> _Job_
Find, in the records below, the line that contains "plant: (71, 117) -> (144, 231), added" and the line that contains "printer: (189, 496)". Copy those two lines and everything between them exactly, but not the pictures.

> _Data supplied_

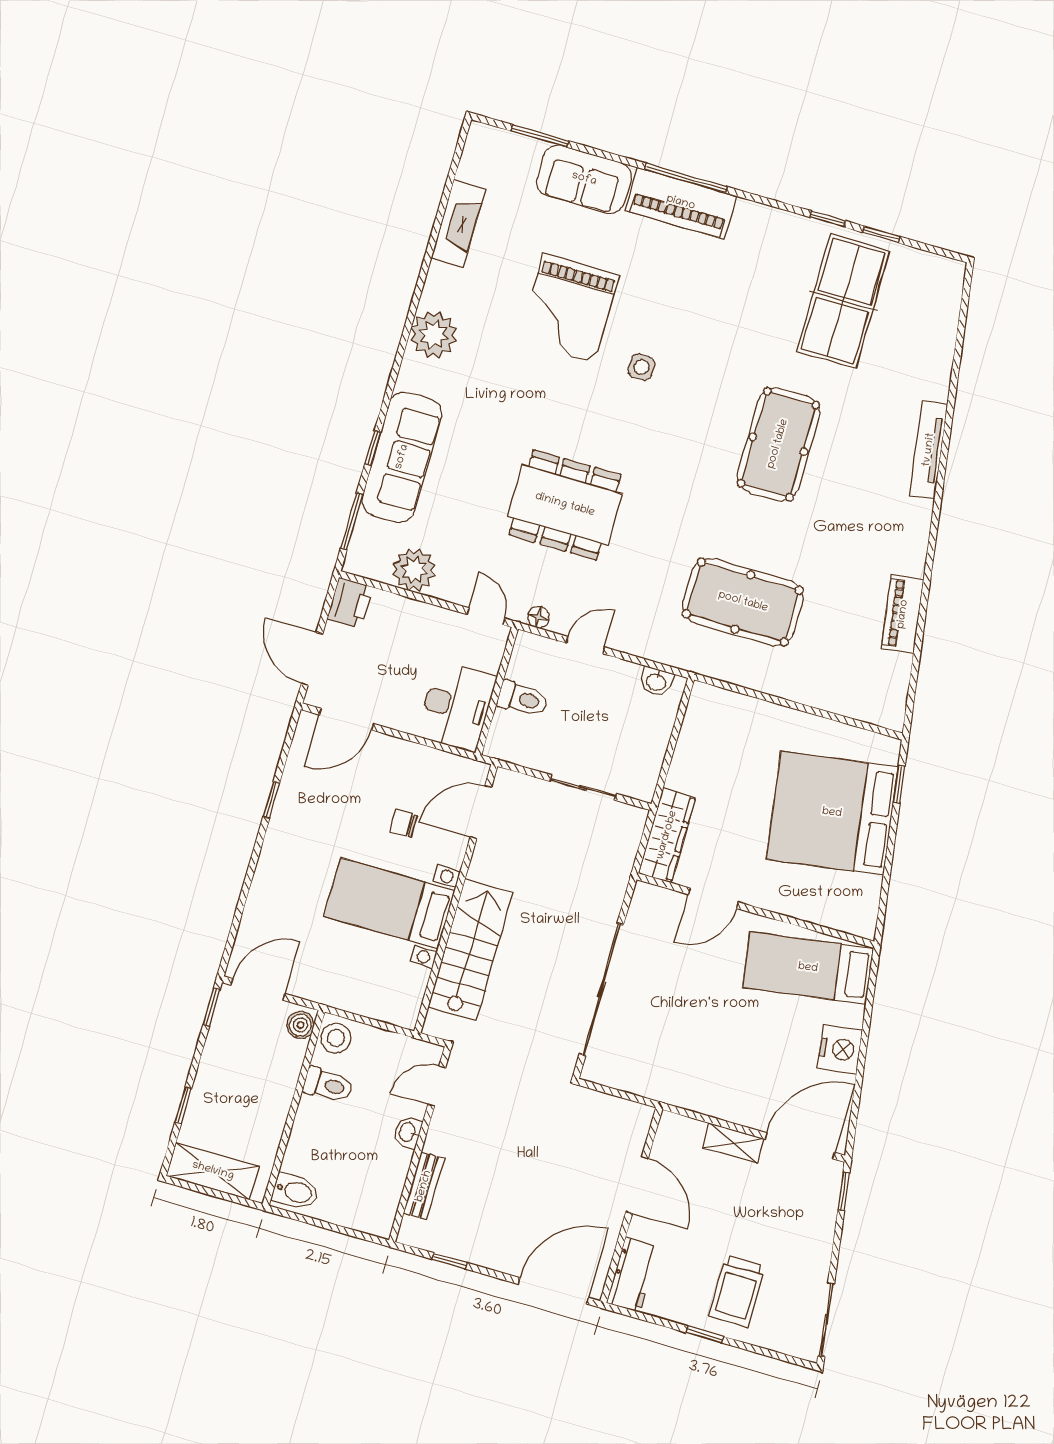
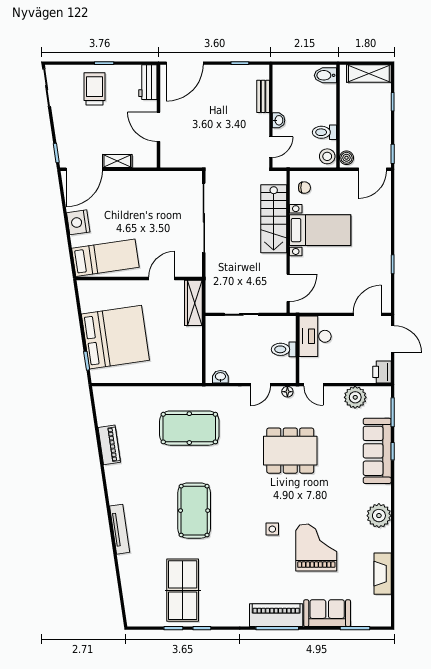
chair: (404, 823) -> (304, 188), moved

--

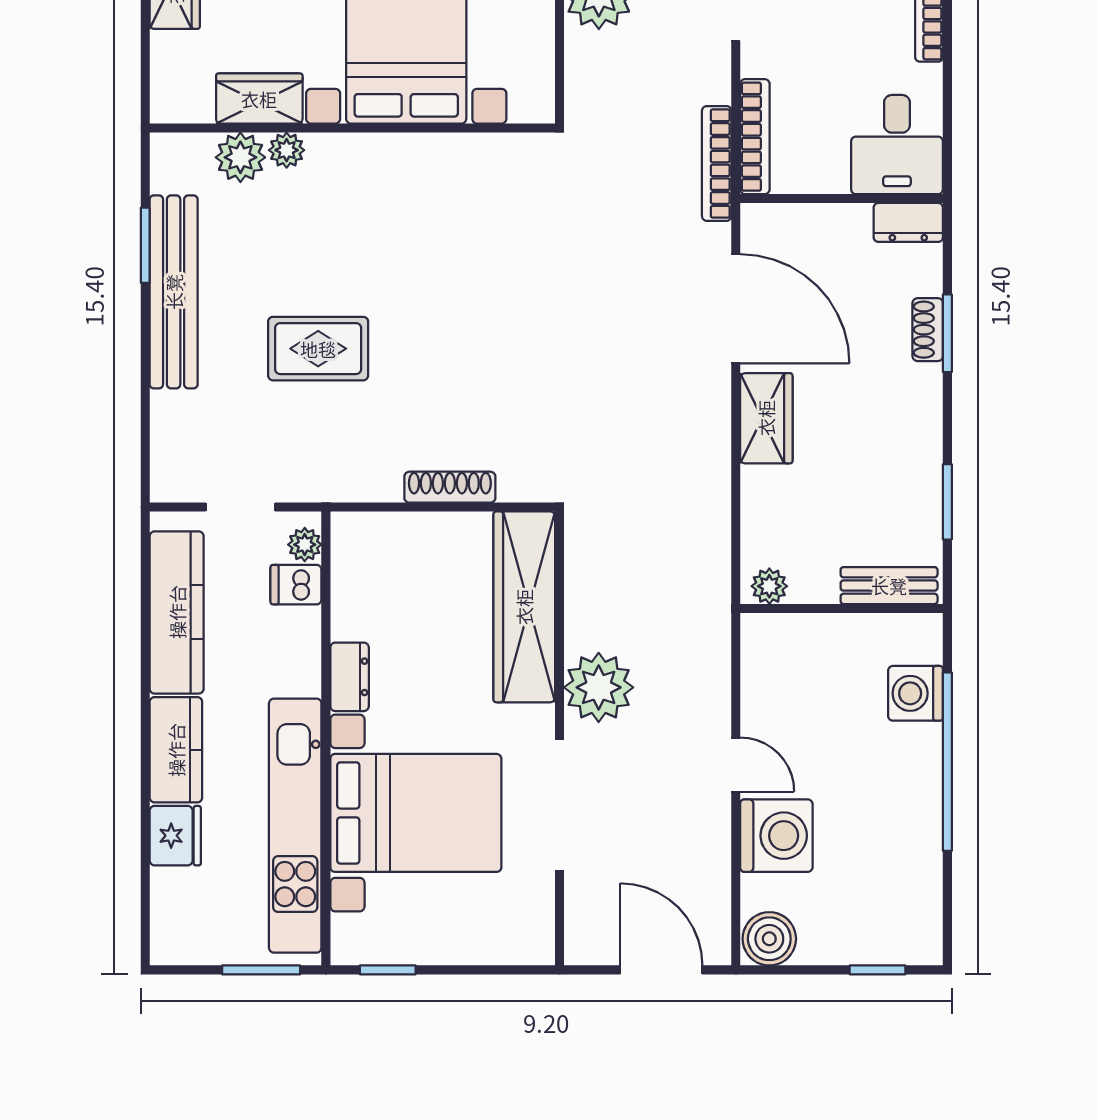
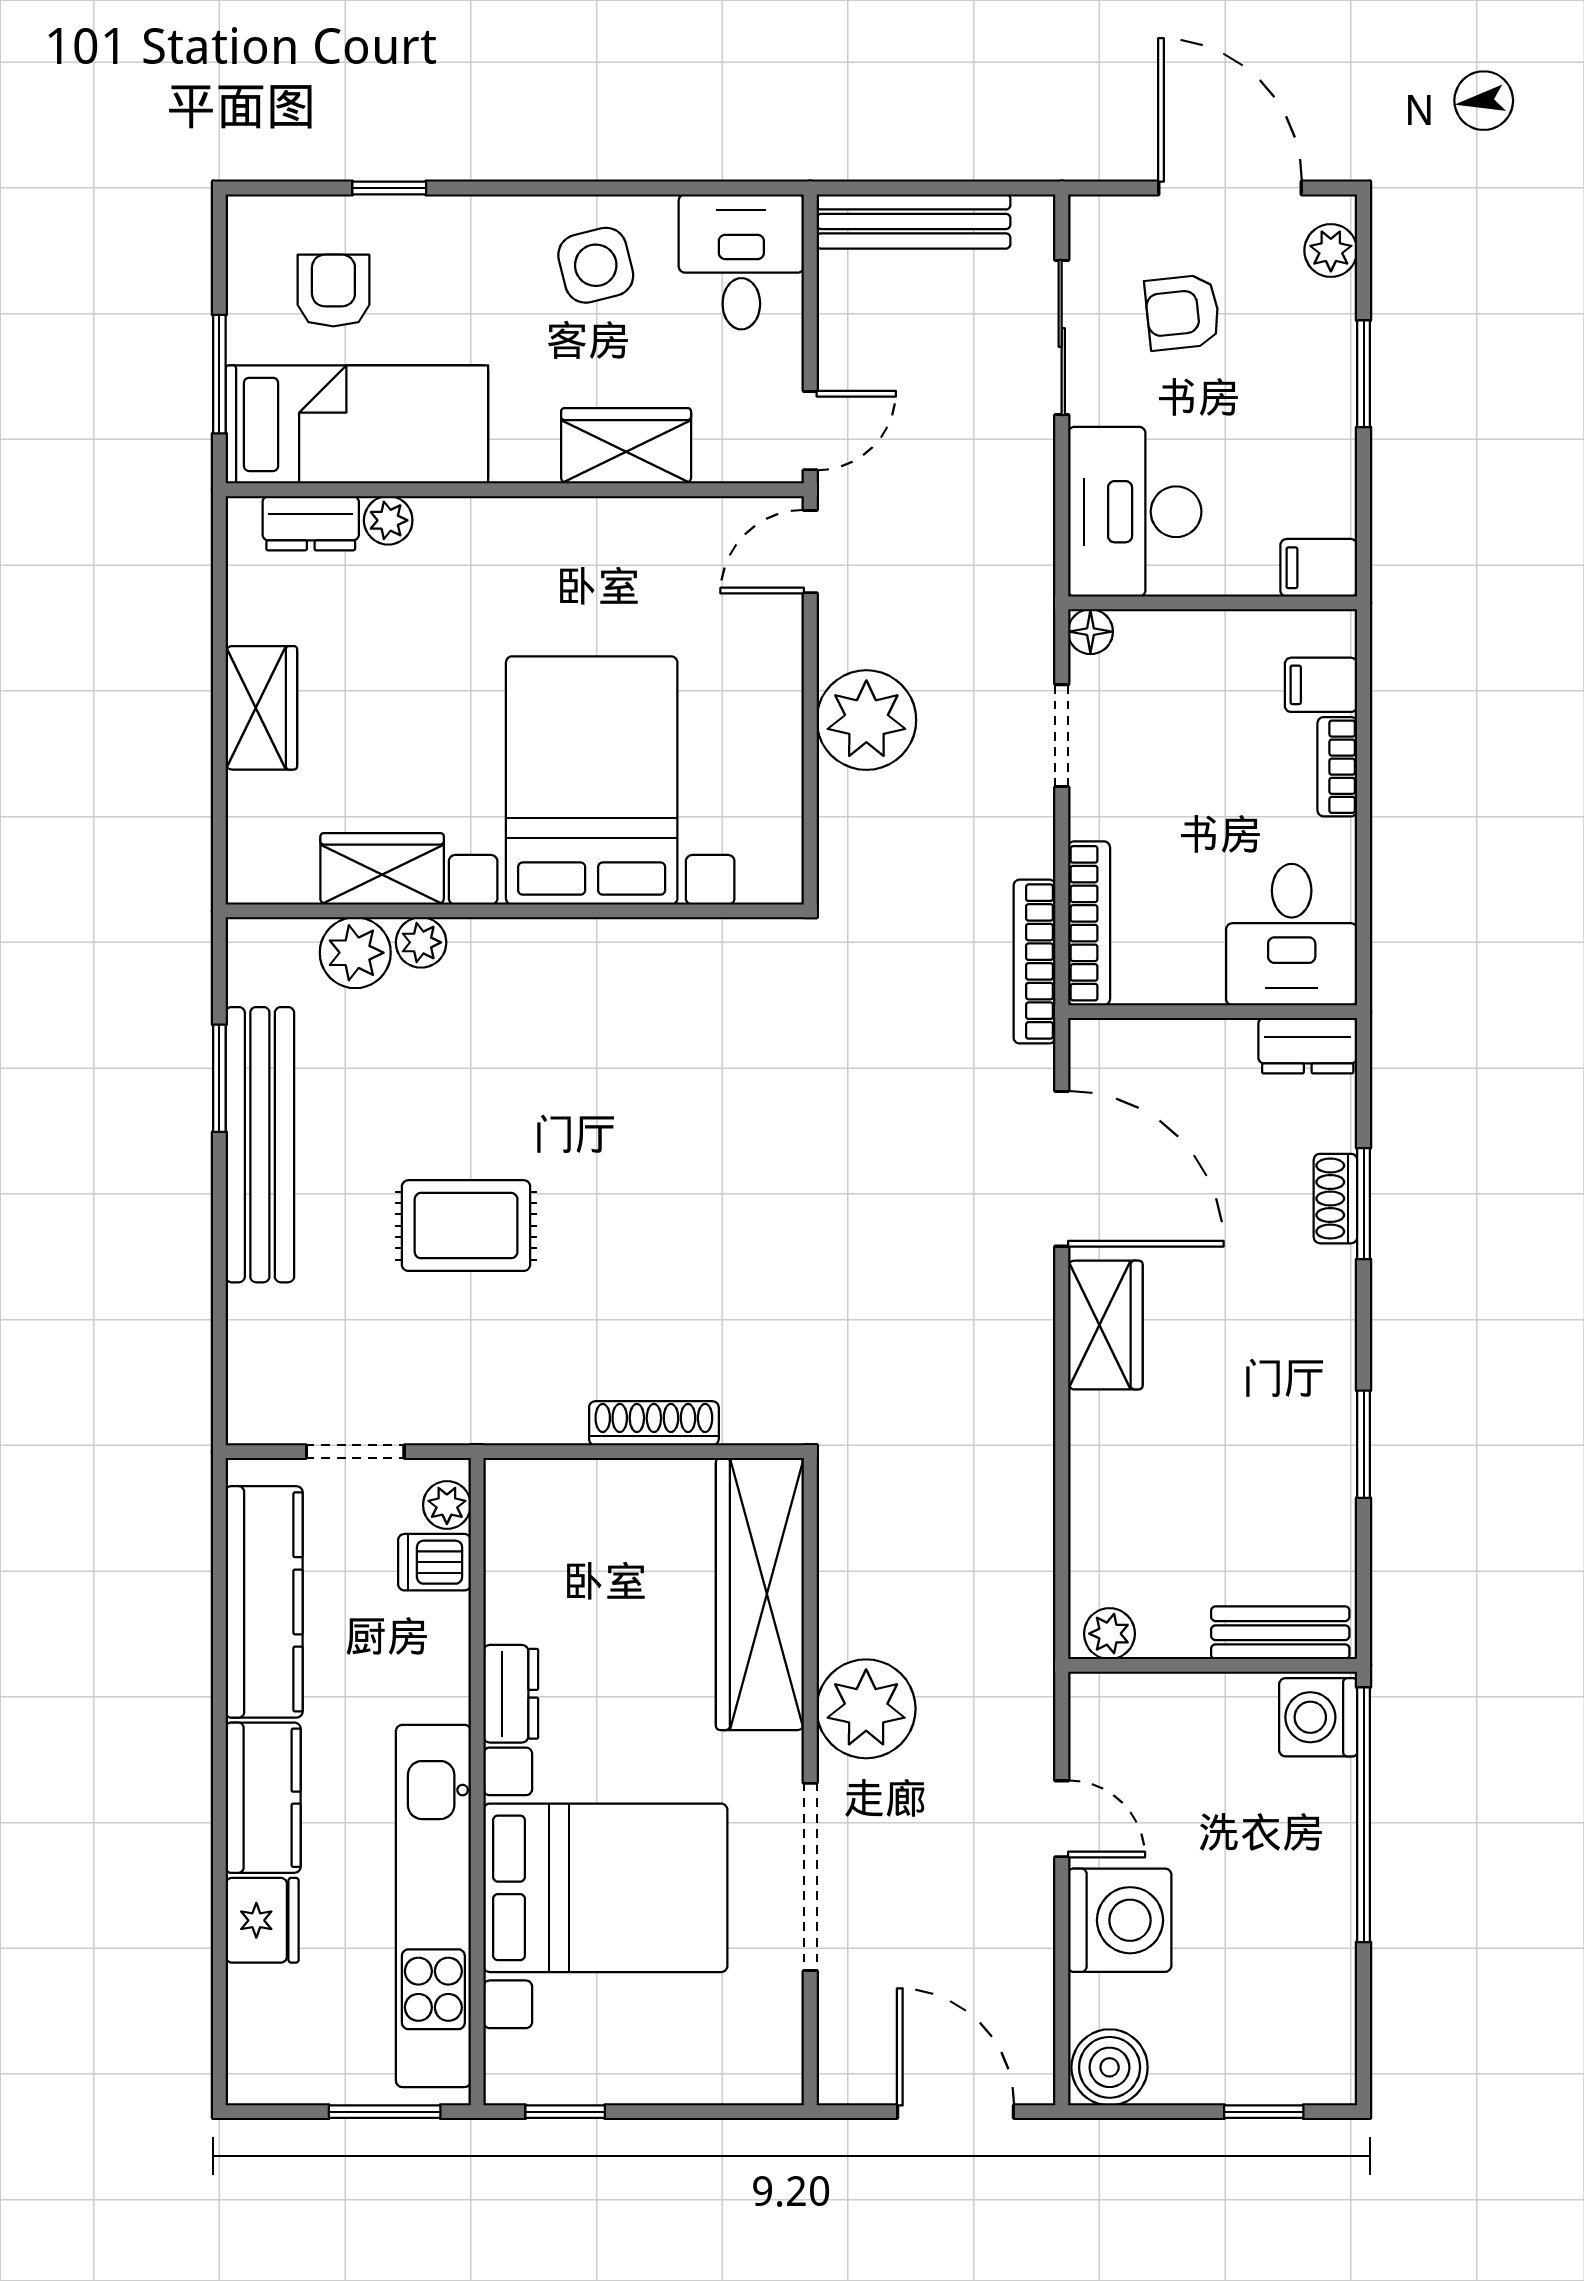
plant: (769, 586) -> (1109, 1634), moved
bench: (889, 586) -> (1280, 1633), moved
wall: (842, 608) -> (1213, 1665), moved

---

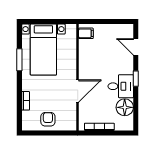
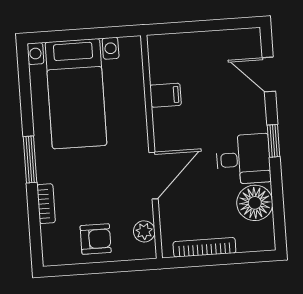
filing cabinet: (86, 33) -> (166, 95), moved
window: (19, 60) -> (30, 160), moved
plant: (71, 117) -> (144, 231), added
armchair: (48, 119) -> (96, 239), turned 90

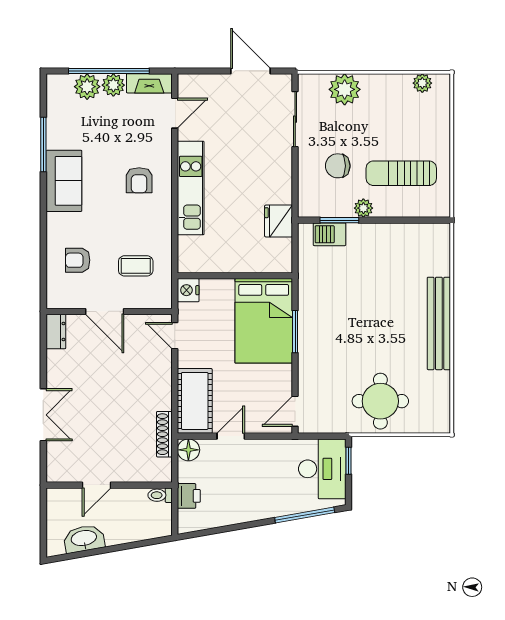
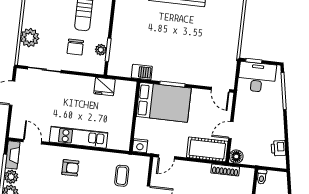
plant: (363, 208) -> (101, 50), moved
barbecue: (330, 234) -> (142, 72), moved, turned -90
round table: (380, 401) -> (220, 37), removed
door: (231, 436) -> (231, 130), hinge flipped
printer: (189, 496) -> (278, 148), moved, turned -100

> _Response for this exercise_
plant: (71, 117) -> (144, 231), added
armchair: (48, 119) -> (96, 239), turned 90

plant: (363, 208) -> (101, 50), moved
barbecue: (330, 234) -> (142, 72), moved, turned -90
round table: (380, 401) -> (220, 37), removed
door: (231, 436) -> (231, 130), hinge flipped
printer: (189, 496) -> (278, 148), moved, turned -100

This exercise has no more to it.